*Task to carry out*:
As written and without pictures, set down the lines from the one that contains "kerusokax (purple) <142" through the end of the data.

*Data to examine*:
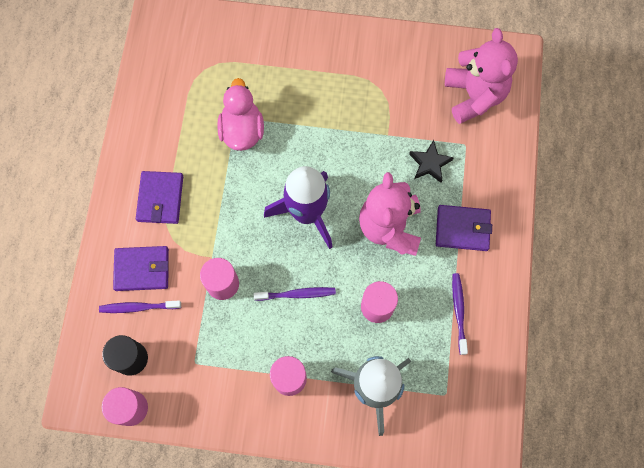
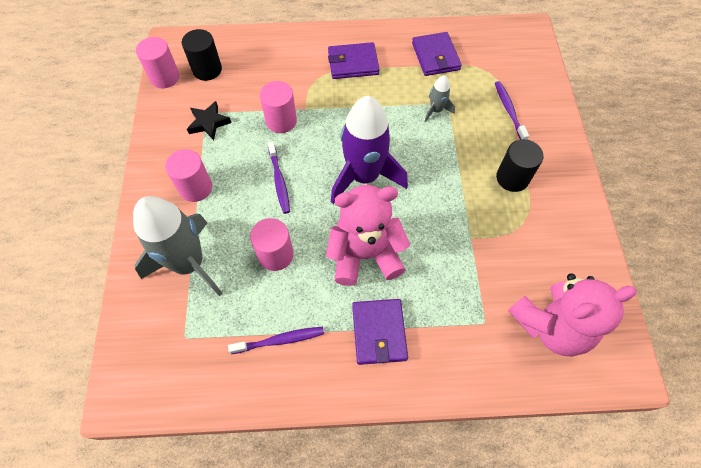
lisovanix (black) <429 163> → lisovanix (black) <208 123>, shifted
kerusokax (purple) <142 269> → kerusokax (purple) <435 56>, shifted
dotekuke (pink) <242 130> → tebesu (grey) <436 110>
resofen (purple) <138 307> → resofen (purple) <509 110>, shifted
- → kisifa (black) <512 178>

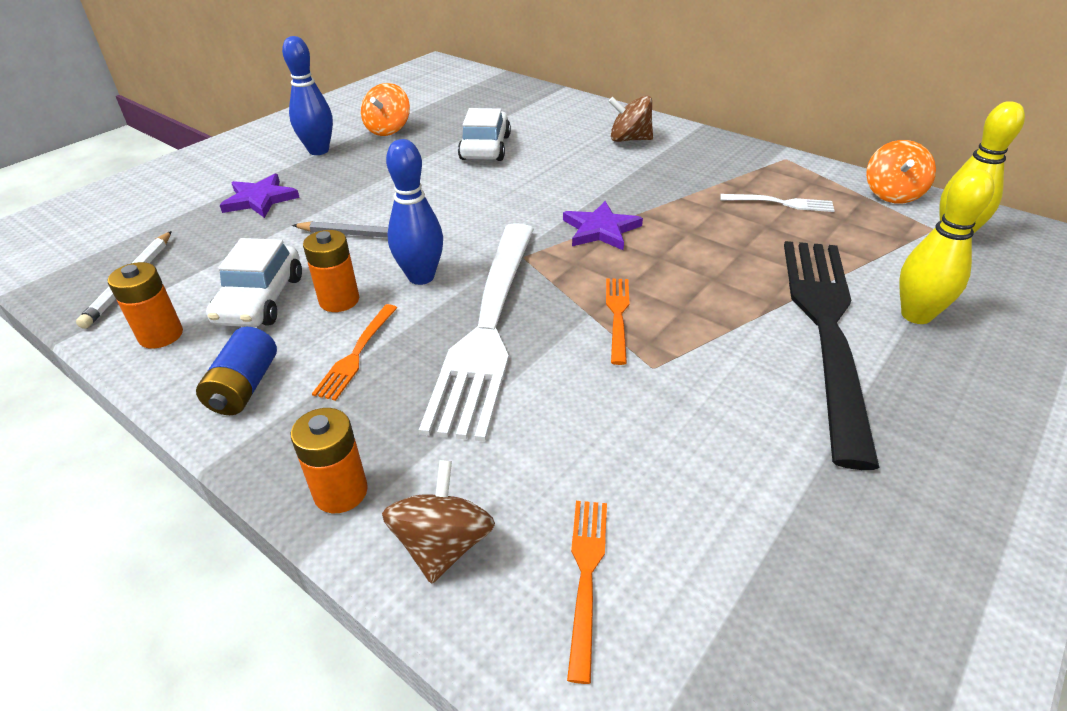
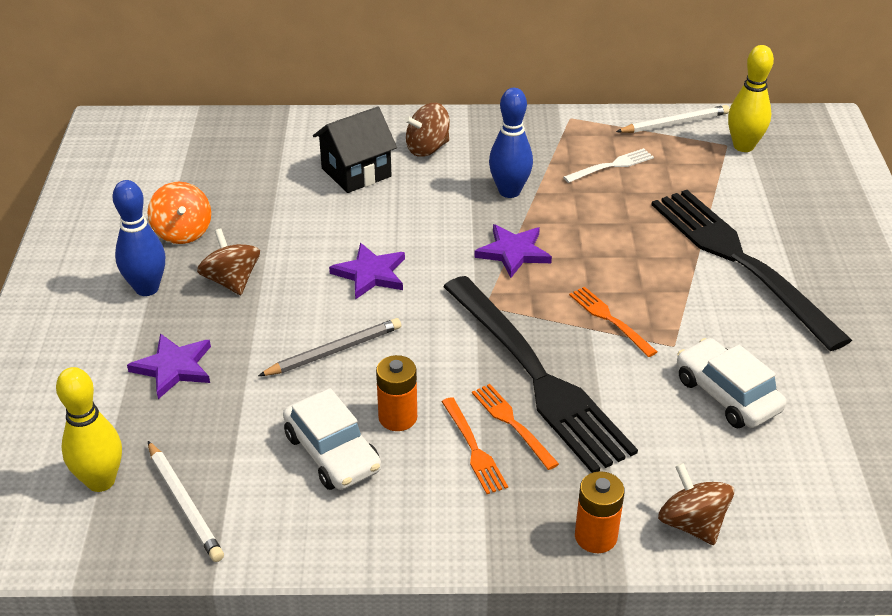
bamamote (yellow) <916 315> → bamamote (yellow) <101 481>, shifted
- → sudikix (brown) <232 281>
- → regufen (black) <356 172>
- → lisovanix (purple) <370 274>
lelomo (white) <488 328> → lelomo (black) <538 377>
lelomo (orange) <586 574> → lelomo (orange) <511 423>, shifted
bamamote (blue) <421 277> → bamamote (blue) <509 191>, shifted
sudikix (orange) <892 194> →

*Solution to this problem*:
kerusokax (purple) <142 269> → kerusokax (purple) <435 56>, shifted
dotekuke (pink) <242 130> → tebesu (grey) <436 110>
resofen (purple) <138 307> → resofen (purple) <509 110>, shifted
- → kisifa (black) <512 178>

bamamote (yellow) <916 315> → bamamote (yellow) <101 481>, shifted
- → sudikix (brown) <232 281>
- → regufen (black) <356 172>
- → lisovanix (purple) <370 274>
lelomo (white) <488 328> → lelomo (black) <538 377>
lelomo (orange) <586 574> → lelomo (orange) <511 423>, shifted
bamamote (blue) <421 277> → bamamote (blue) <509 191>, shifted
sudikix (orange) <892 194> →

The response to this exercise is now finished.